---------- Provided entries

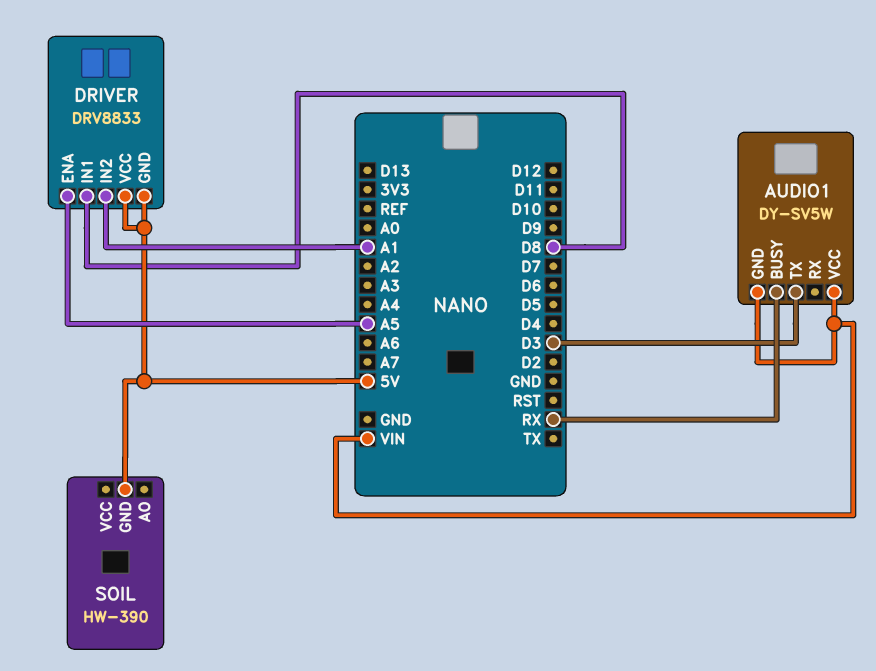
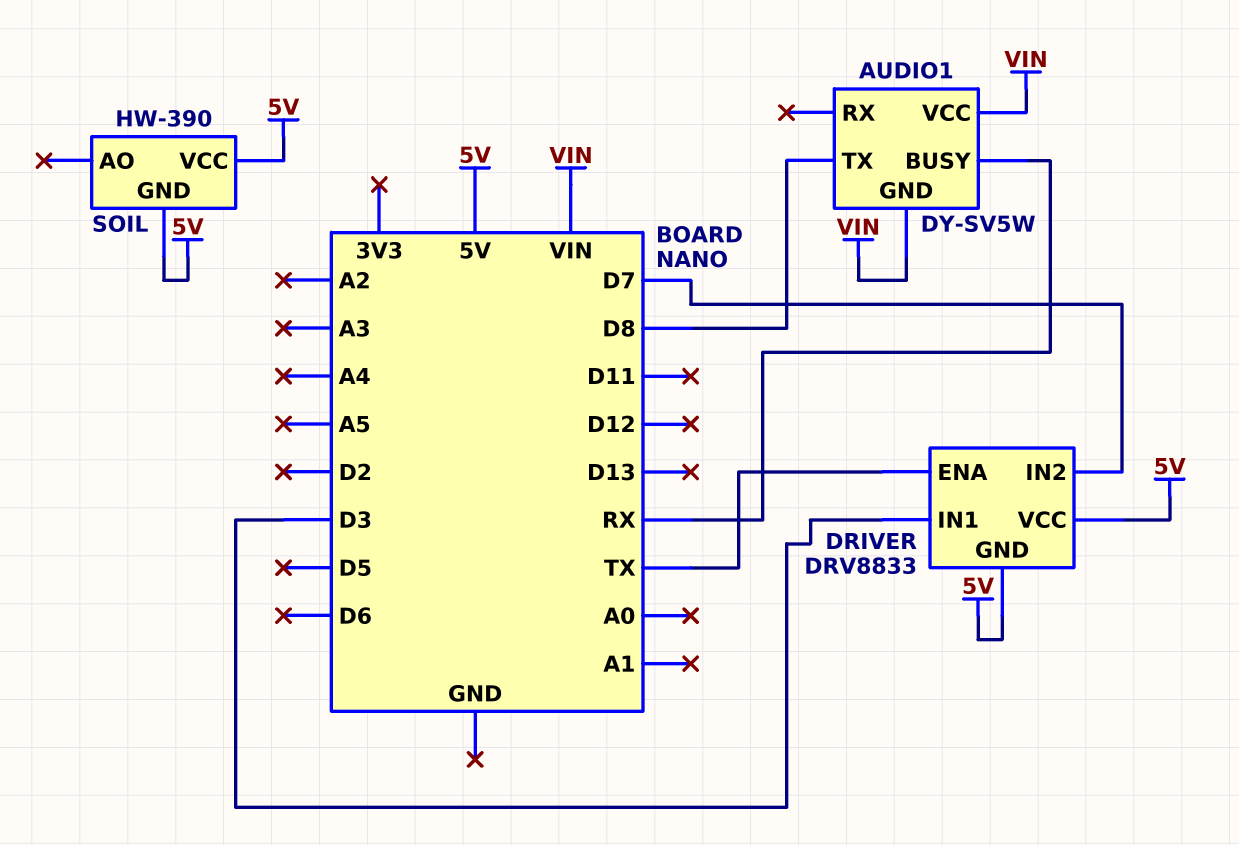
AUDIO1 pin TX: D3 -> D8
DRIVER pin ENA: A5 -> TX
DRIVER pin IN1: D8 -> D3
DRIVER pin IN2: A1 -> D7
SOIL pin VCC: none -> 5V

--------------------

__What you will do__:
Each line above has to be returned exactly. Drop the pictures.

__Answer box__:
AUDIO1 pin TX: D3 -> D8
DRIVER pin ENA: A5 -> TX
DRIVER pin IN1: D8 -> D3
DRIVER pin IN2: A1 -> D7
SOIL pin VCC: none -> 5V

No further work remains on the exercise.